→ **Work request**:
In the records, find every line with the word "none" and copy it out.

[[ Data shown open ]]

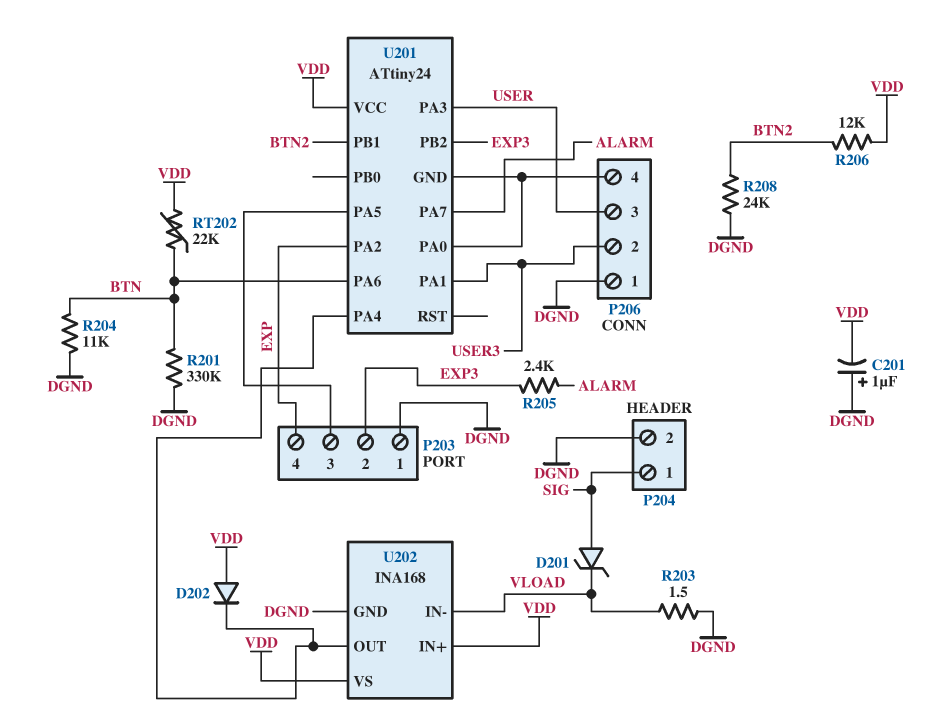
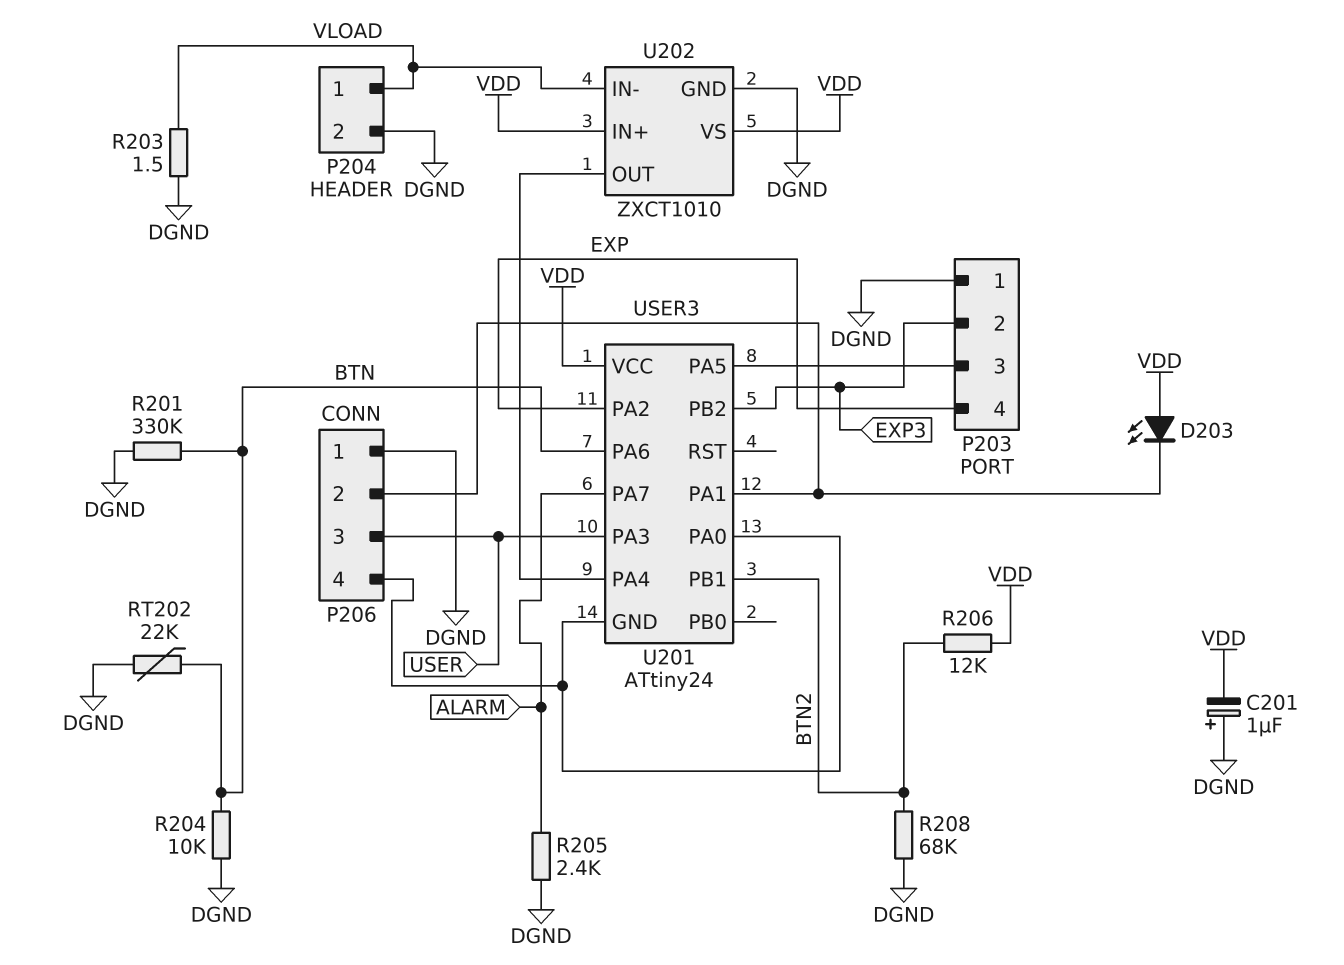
D201: zener (A SIG, K VLOAD) -> none
D202: diode (A VDD, K U201/PA4) -> none
D203: none -> LED (A VDD, K USER3)
P204 pin 1: SIG -> VLOAD
R204: 11k (BTN, DGND) -> 10k (BTN, DGND)
R205: 2.4k (ALARM, EXP3) -> 2.4k (ALARM, DGND)
R208: 24k (BTN2, DGND) -> 68k (BTN2, DGND)
RT202: 22k (BTN, VDD) -> 22k (BTN, DGND)
U202: INA168 -> ZXCT1010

[[ Data shown closed ]]

→ **Completed task**:
D201: zener (A SIG, K VLOAD) -> none
D202: diode (A VDD, K U201/PA4) -> none
D203: none -> LED (A VDD, K USER3)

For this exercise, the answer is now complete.